What is being asked — Print every entry below exactly, leaving out the pictures.

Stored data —
--- START ---

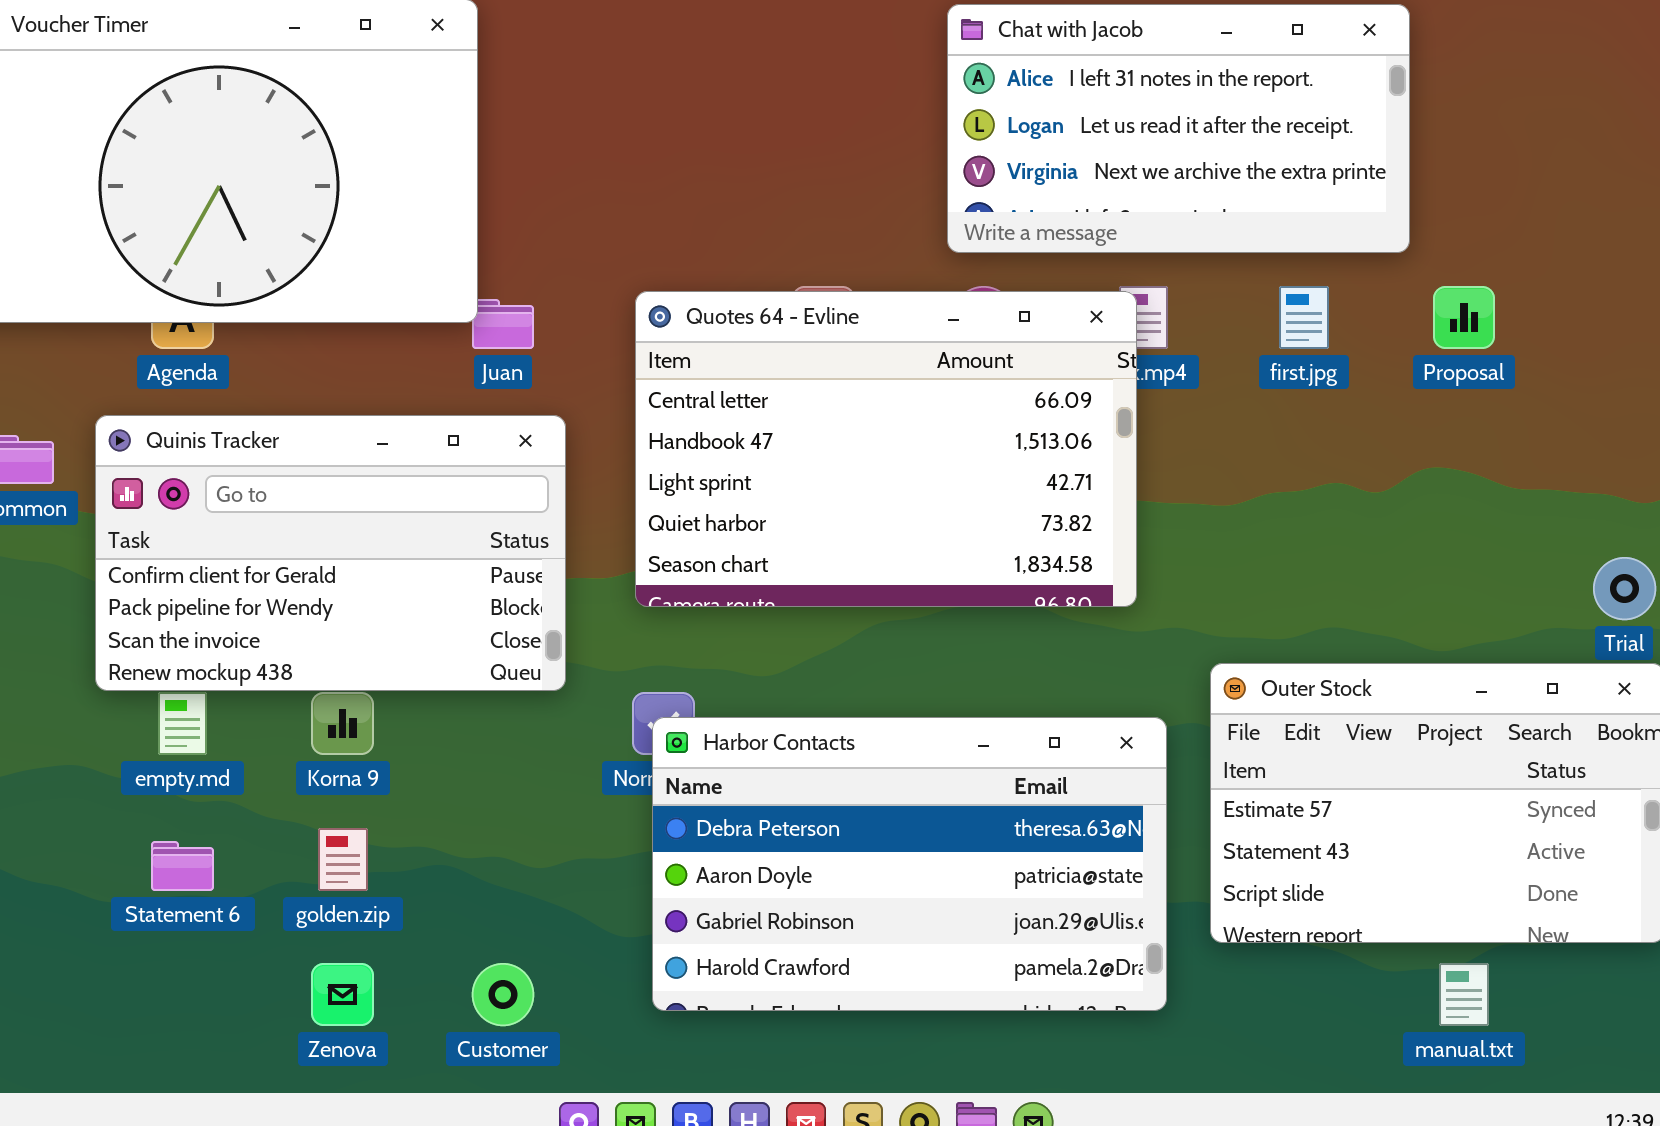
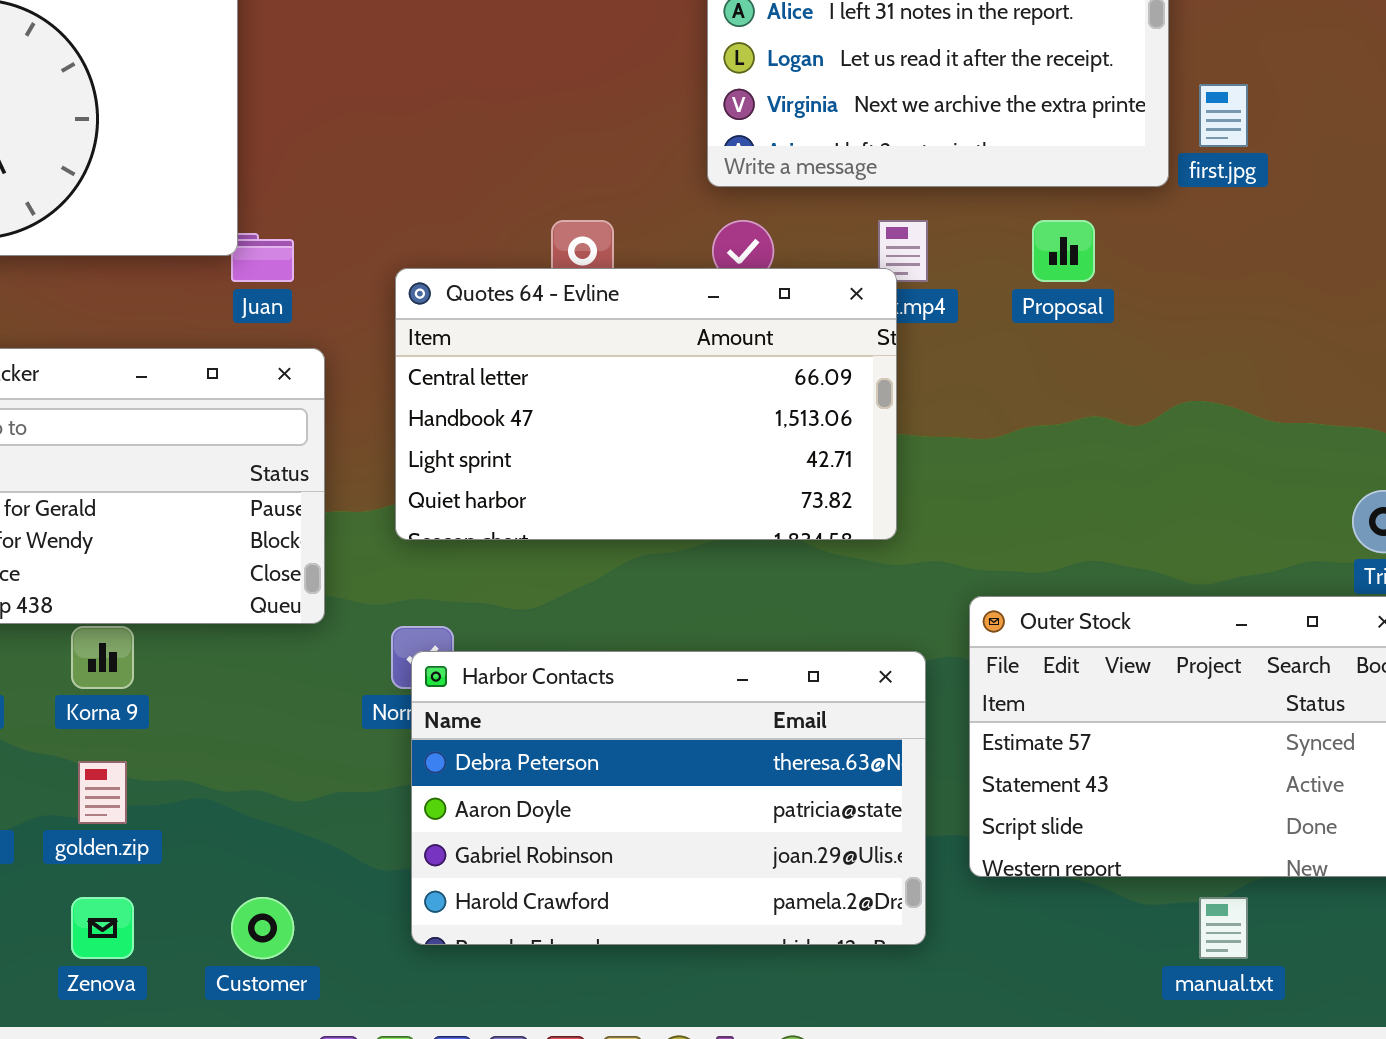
first.jpg: [1279,286,1329,349] -> [1199,84,1248,147], moved
Proposal: [1433,286,1495,349] -> [1032,220,1095,282], moved
Quotes 64 - Evline: [635,291,1137,607] -> [395,268,897,540], resized

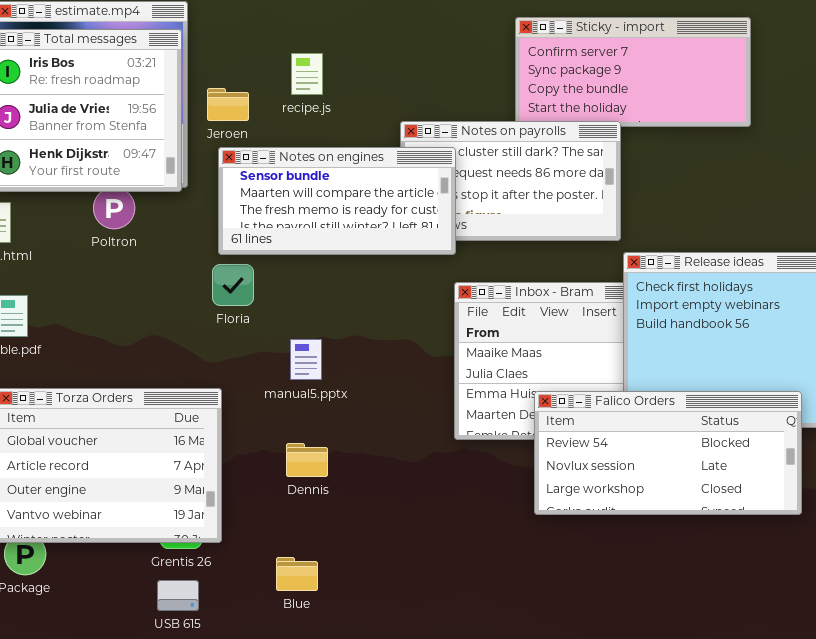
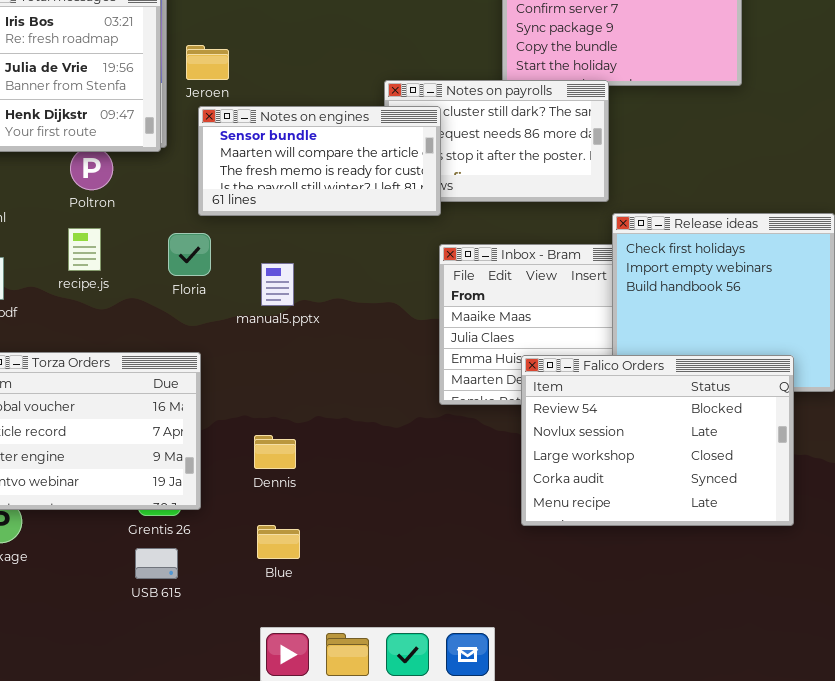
recipe.js: [291,53,323,95] -> [68,228,101,271], moved
Floria: [212,264,254,306] -> [168,233,211,276], moved
manual5.pptx: [290,339,322,380] -> [261,263,294,306], moved
Falico Orders: [534,391,802,515] -> [521,355,794,526], resized
Dennis: [286,443,328,477] -> [254,435,296,469], moved

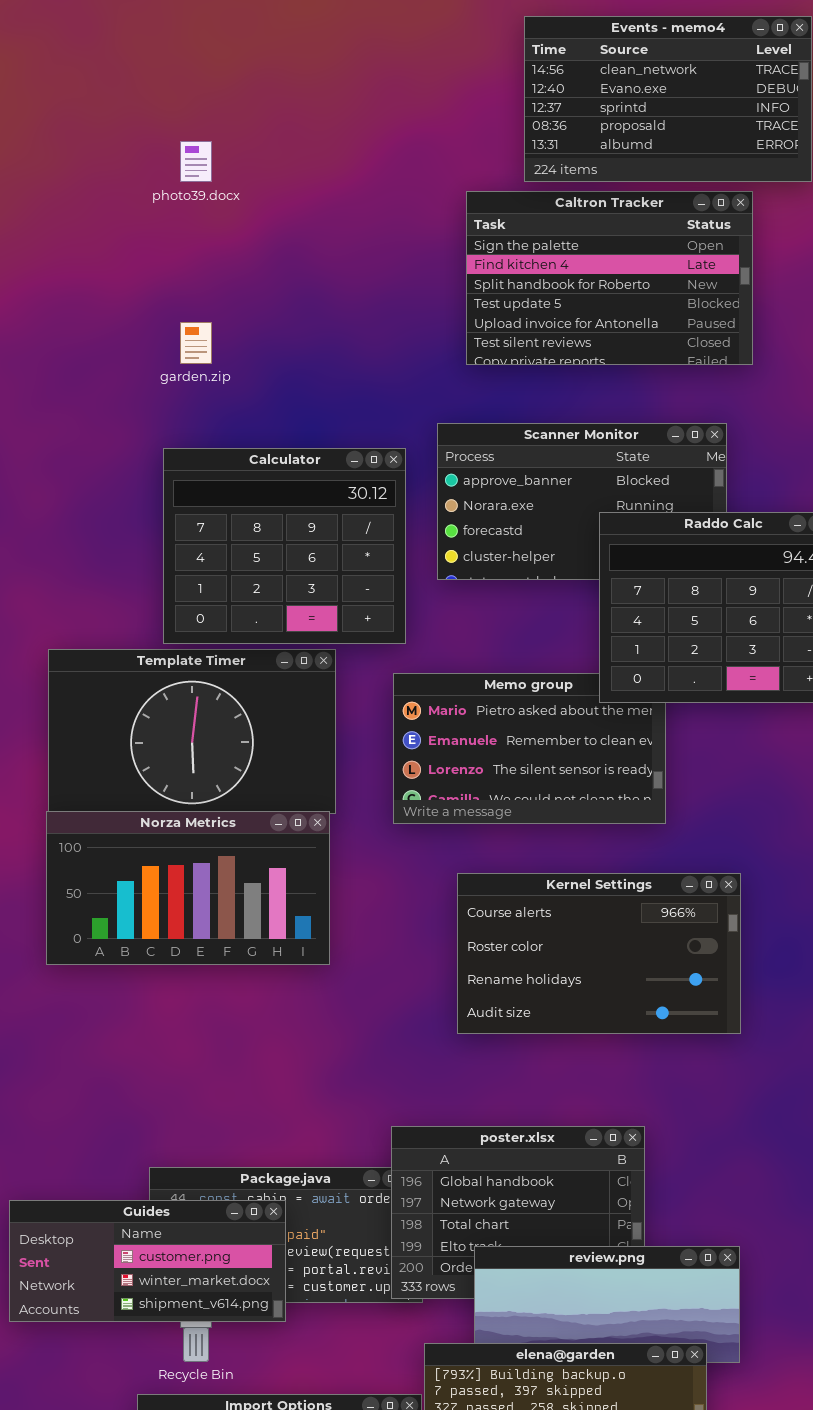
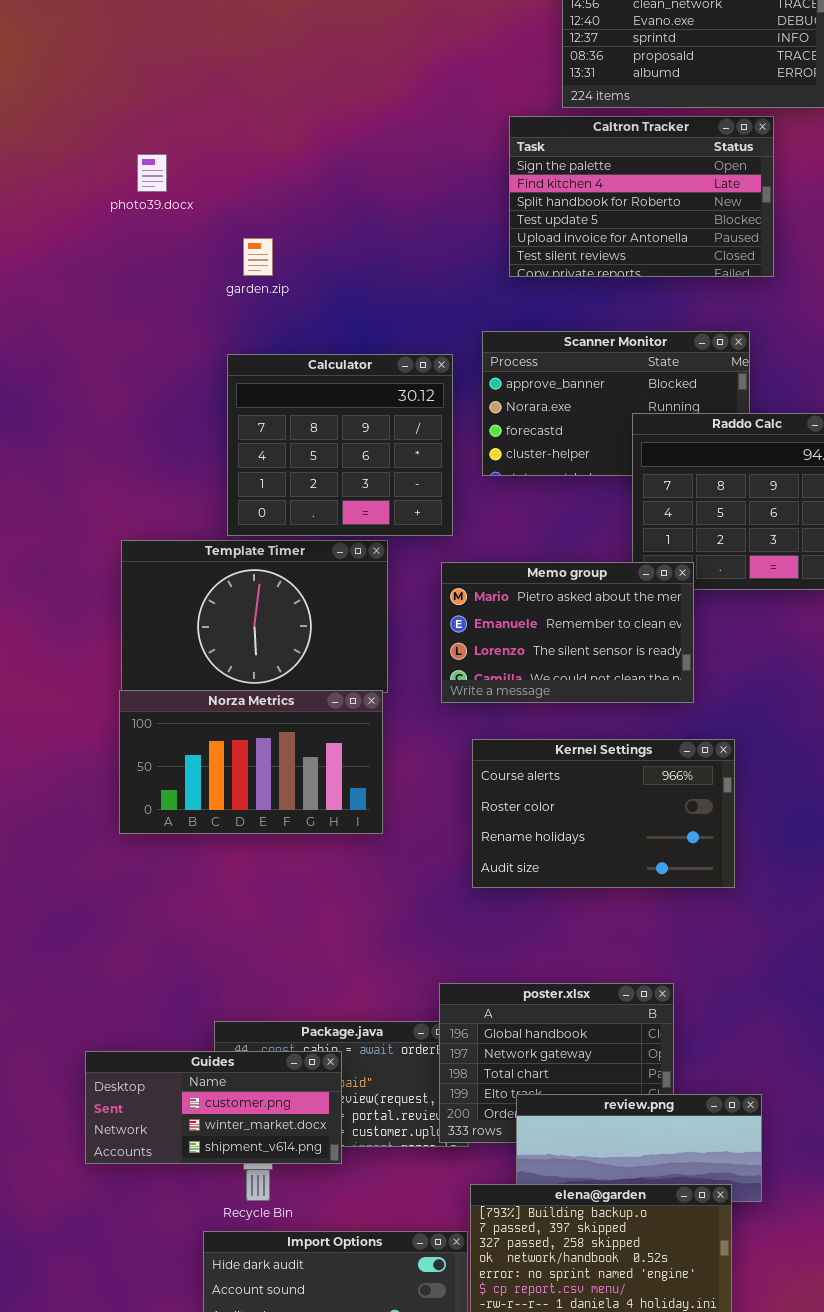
photo39.docx: [180,141,212,182] -> [137,154,167,192], moved
Memo group: [393,673,666,824] -> [441,562,694,703], raised
Kernel Settings: [457,873,741,1034] -> [472,739,735,888], moved

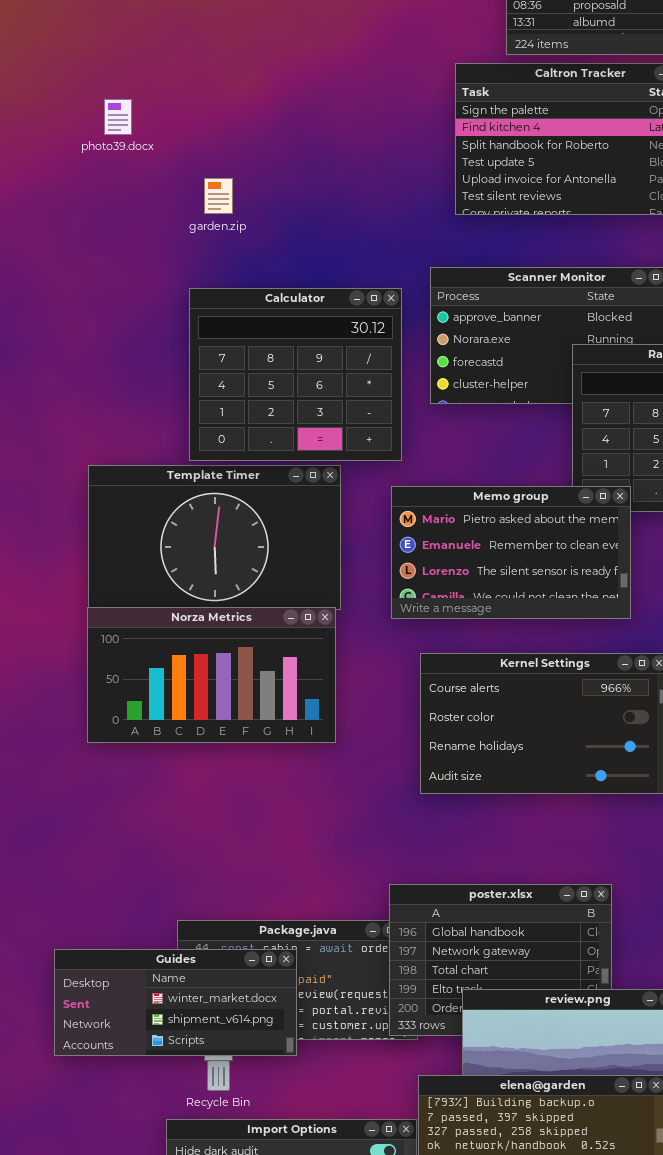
Guides: [85,1051,342,1164] -> [54,949,297,1056], scrolled down 1 row

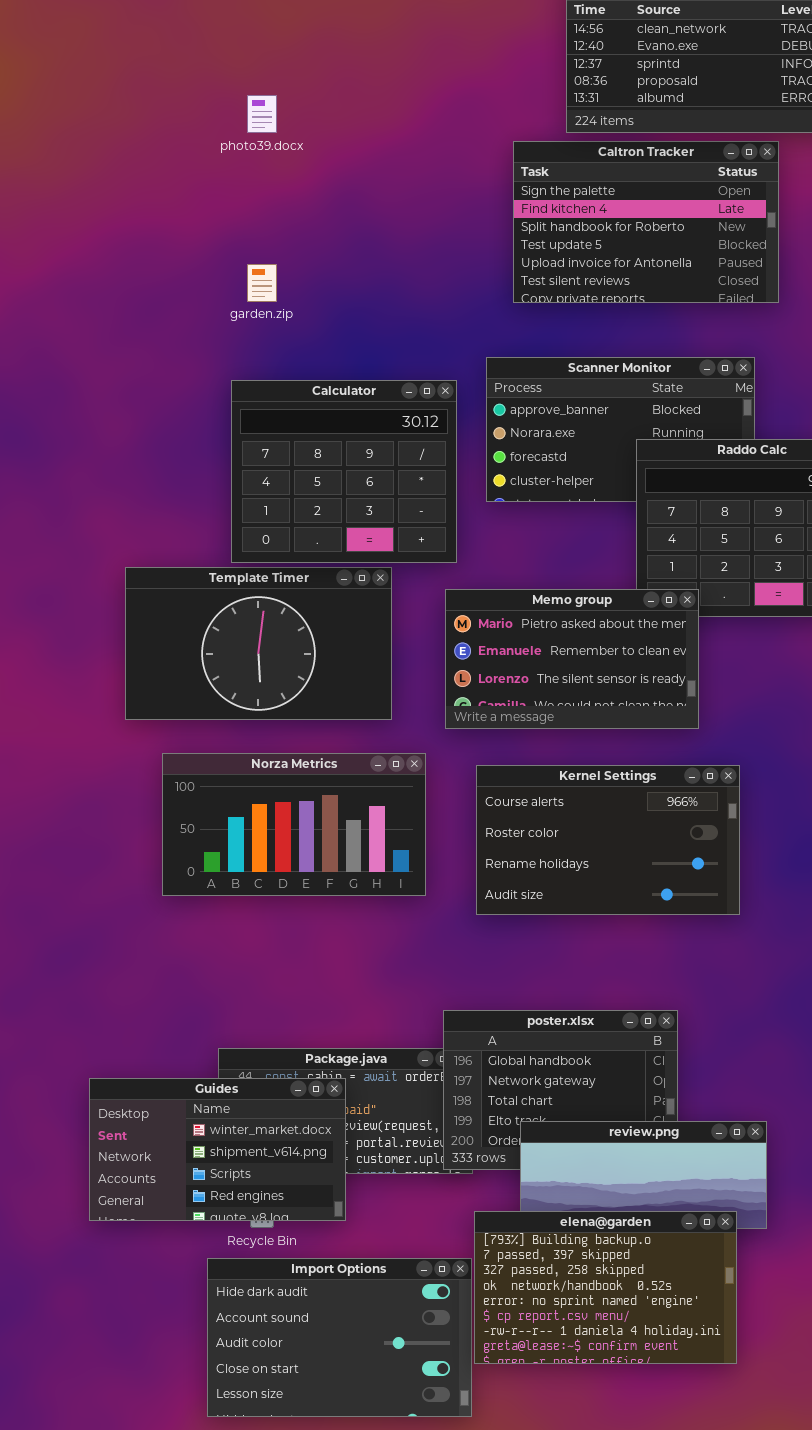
photo39.docx: [104,99,132,135] -> [247,95,277,133], moved
Norza Metrics: [87,607,336,743] -> [162,753,426,896], moved
Guides: [54,949,297,1056] -> [89,1078,346,1221], resized

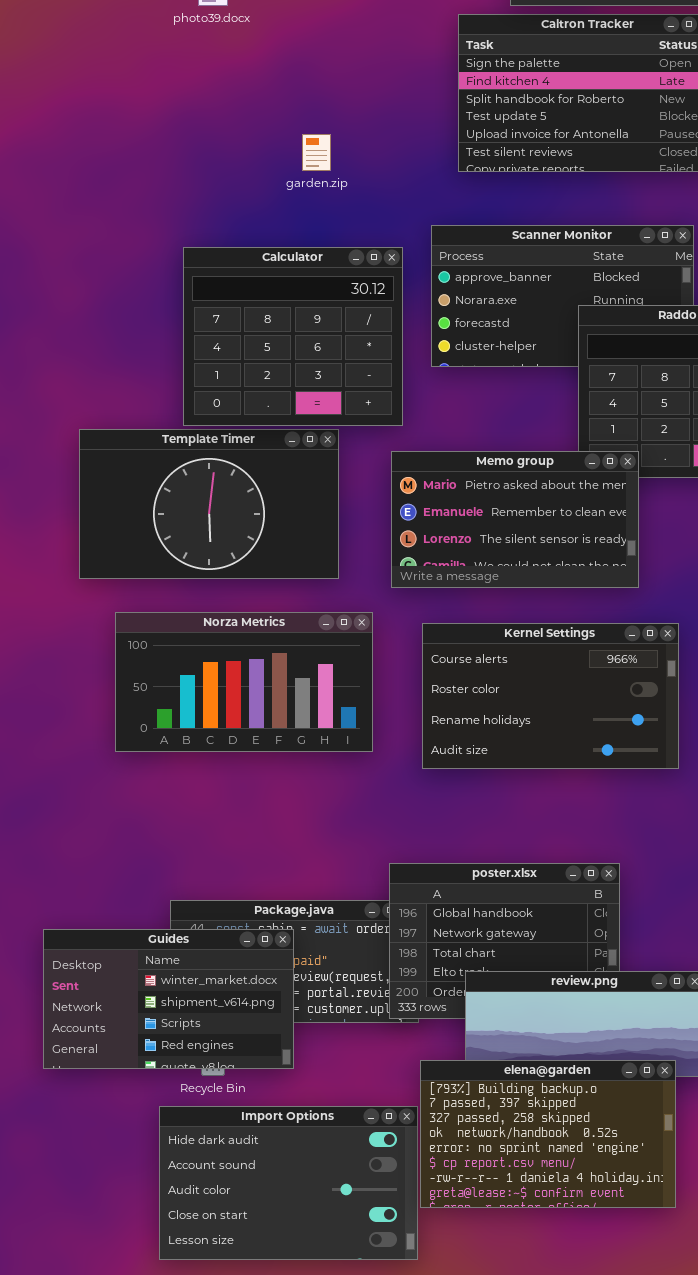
garden.zip: [247,264,277,302] -> [302,134,331,171], moved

--- END ---

Exercise solution —
first.jpg: [1279,286,1329,349] -> [1199,84,1248,147], moved
Proposal: [1433,286,1495,349] -> [1032,220,1095,282], moved
Quotes 64 - Evline: [635,291,1137,607] -> [395,268,897,540], resized

recipe.js: [291,53,323,95] -> [68,228,101,271], moved
Floria: [212,264,254,306] -> [168,233,211,276], moved
manual5.pptx: [290,339,322,380] -> [261,263,294,306], moved
Falico Orders: [534,391,802,515] -> [521,355,794,526], resized
Dennis: [286,443,328,477] -> [254,435,296,469], moved

photo39.docx: [180,141,212,182] -> [137,154,167,192], moved
Memo group: [393,673,666,824] -> [441,562,694,703], raised
Kernel Settings: [457,873,741,1034] -> [472,739,735,888], moved

Guides: [85,1051,342,1164] -> [54,949,297,1056], scrolled down 1 row

photo39.docx: [104,99,132,135] -> [247,95,277,133], moved
Norza Metrics: [87,607,336,743] -> [162,753,426,896], moved
Guides: [54,949,297,1056] -> [89,1078,346,1221], resized

garden.zip: [247,264,277,302] -> [302,134,331,171], moved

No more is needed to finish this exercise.